-- Your assignment --
Where a line holds the word "none", copy it from the records.
++++++++++
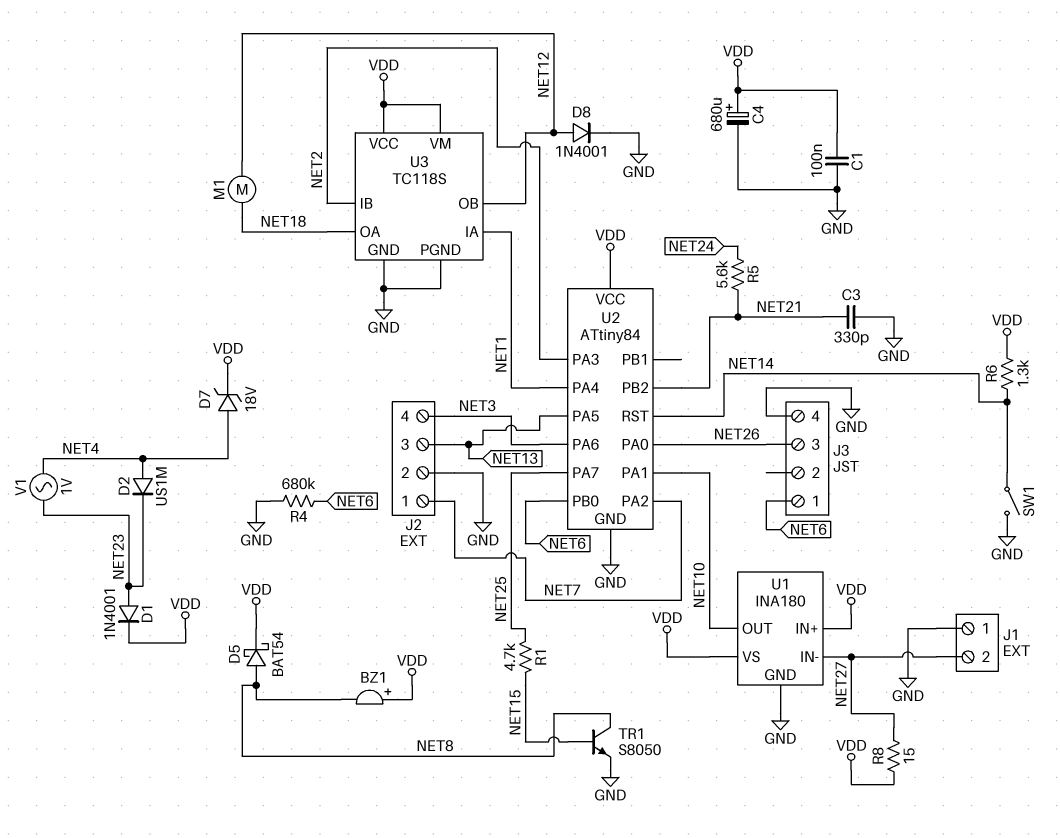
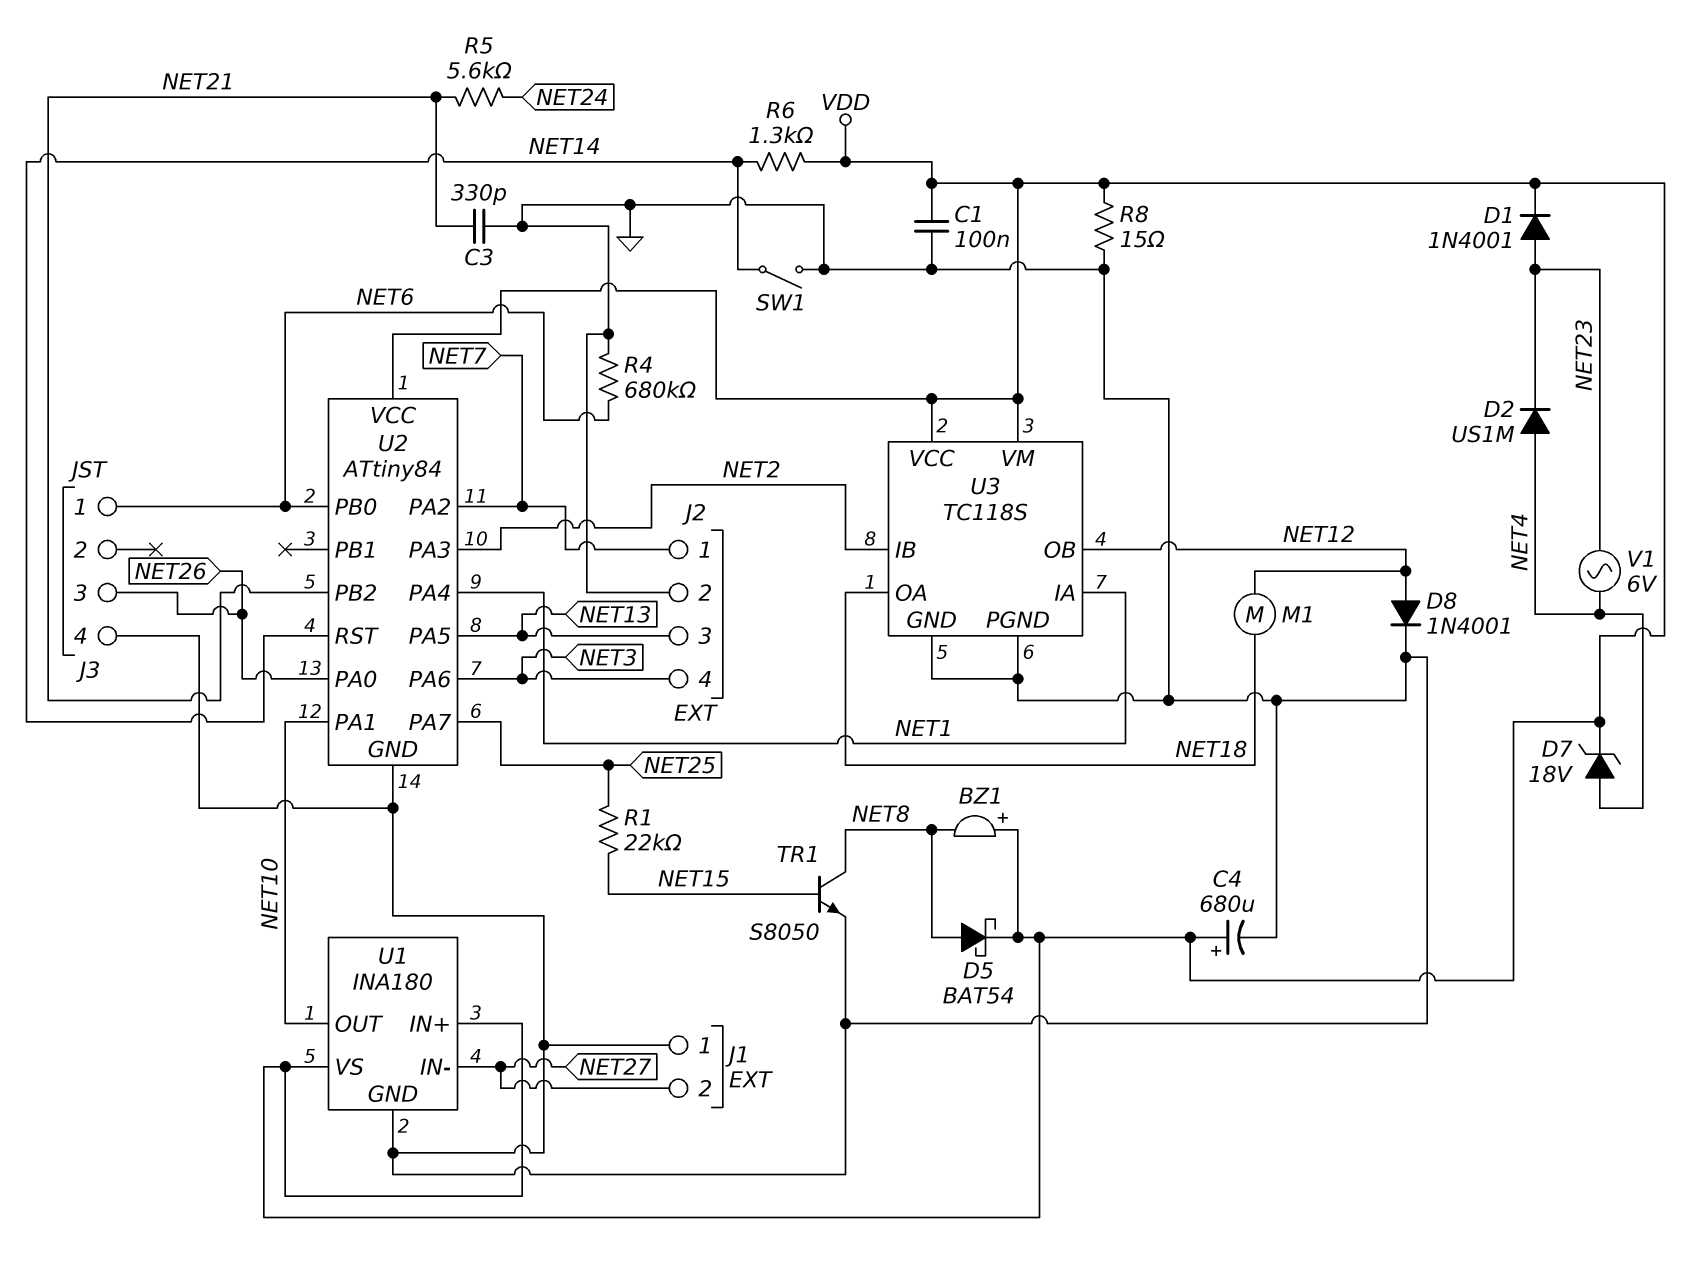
R1: 4.7k (NET15, NET25) -> 22k (NET15, NET25)
R8: 15 (NET27, VDD) -> 15 (GND, VDD)
V1: AC 1V (NET4, NET23) -> AC 6V (NET4, NET23)

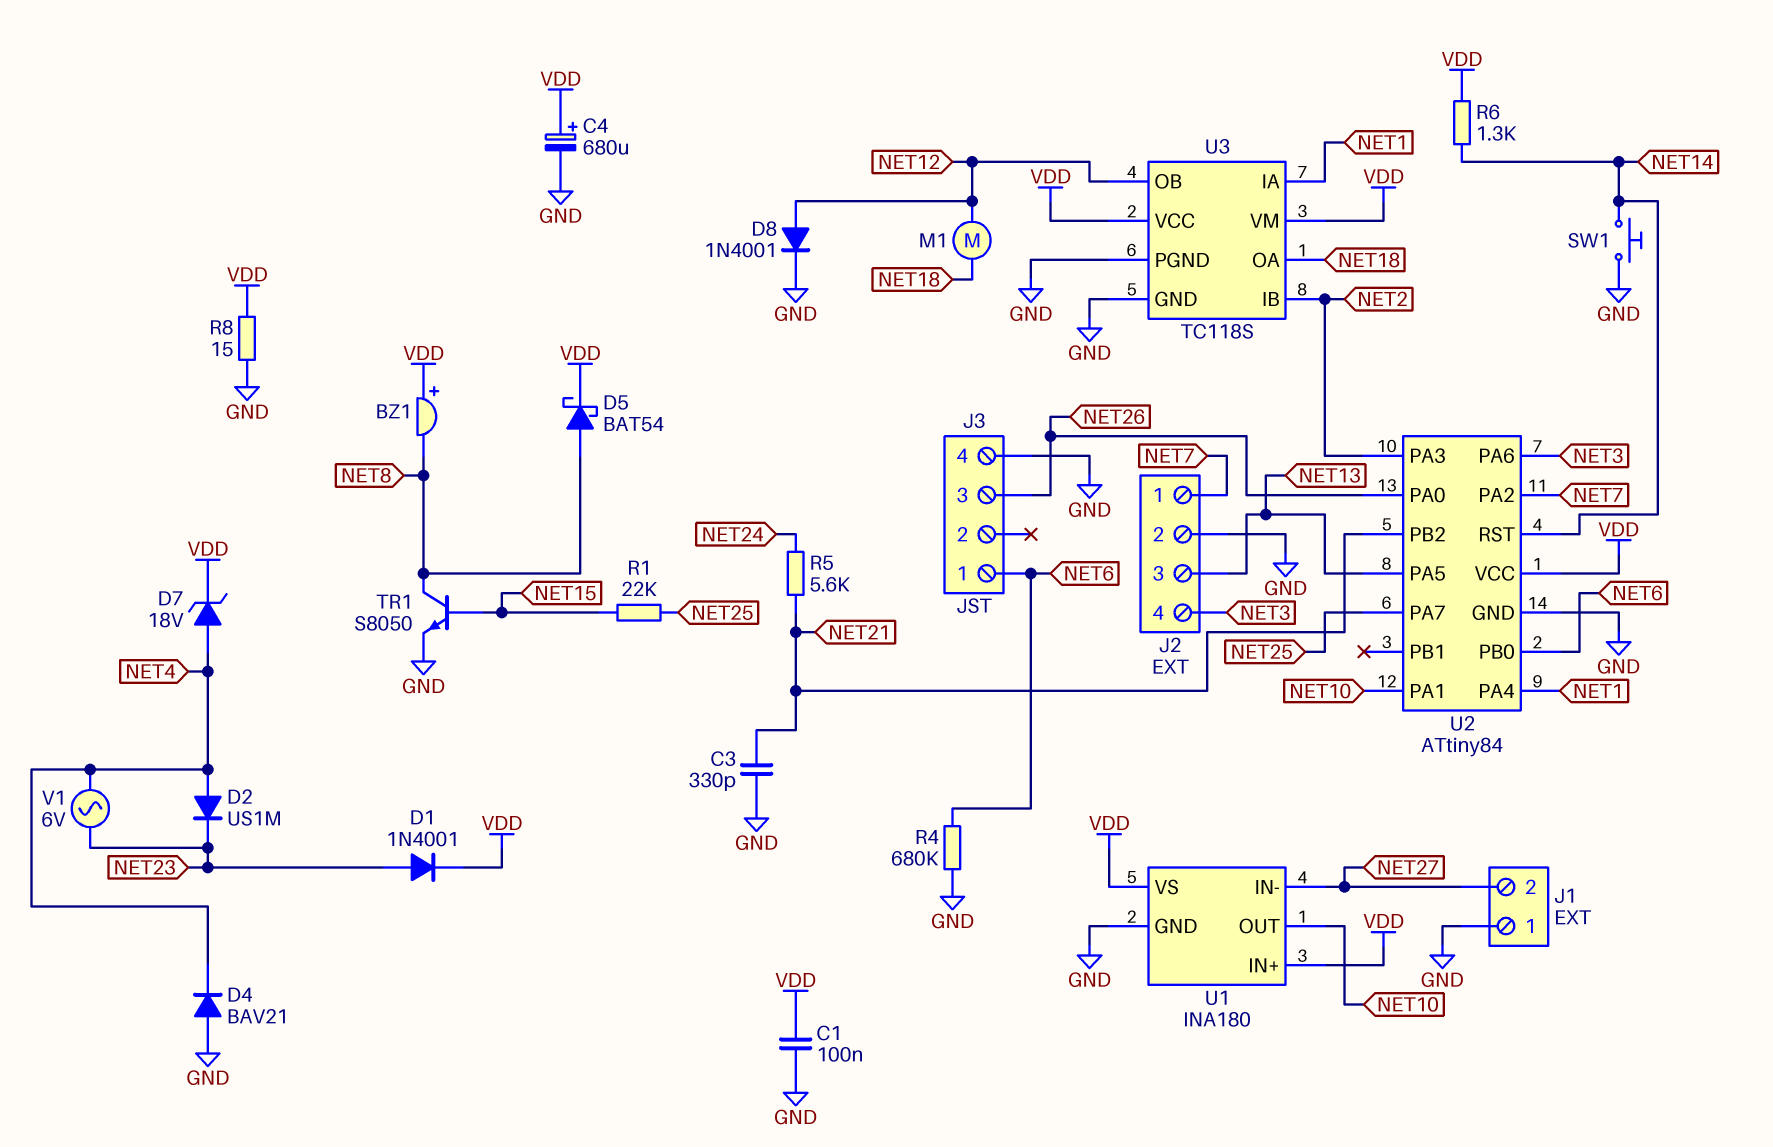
D4: none -> diode BAV21 (A GND, K NET4)
SW1: switch (GND, NET14) -> button (GND, NET14)

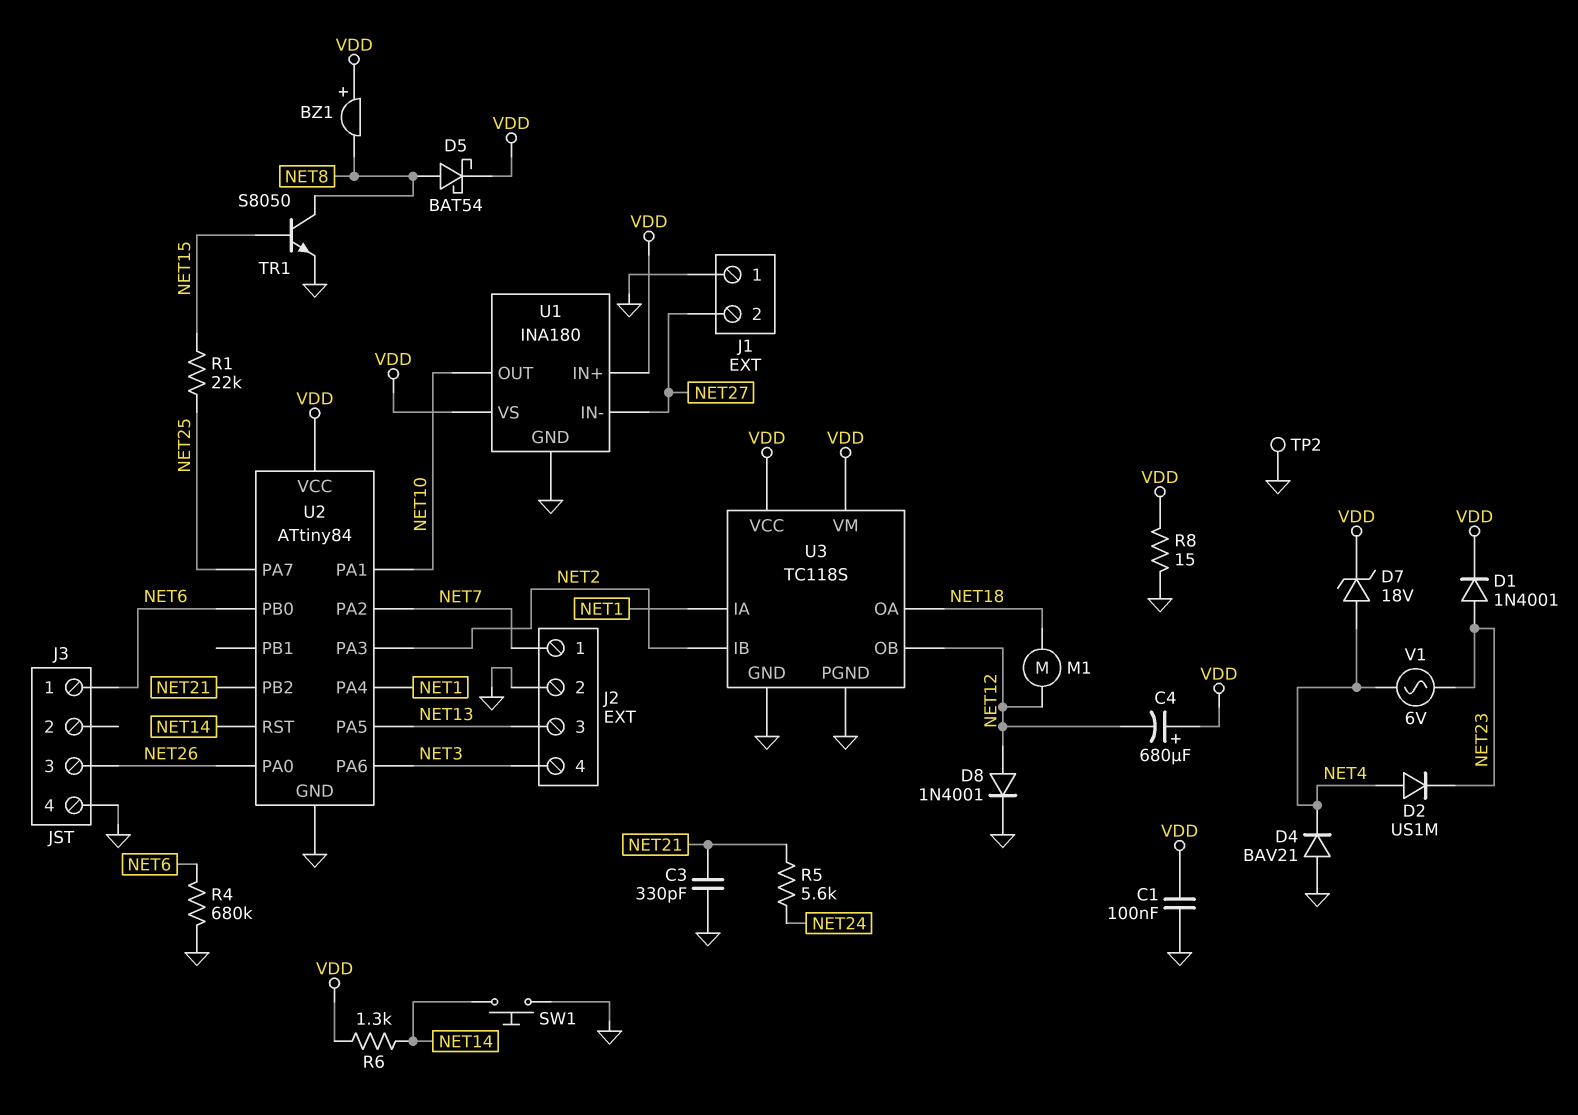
C4: 680uF (plus VDD, minus GND) -> 680uF (plus VDD, minus NET12)
TP2: none -> test point (GND)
++++++++++
-- Problem solution --
D4: none -> diode BAV21 (A GND, K NET4)
TP2: none -> test point (GND)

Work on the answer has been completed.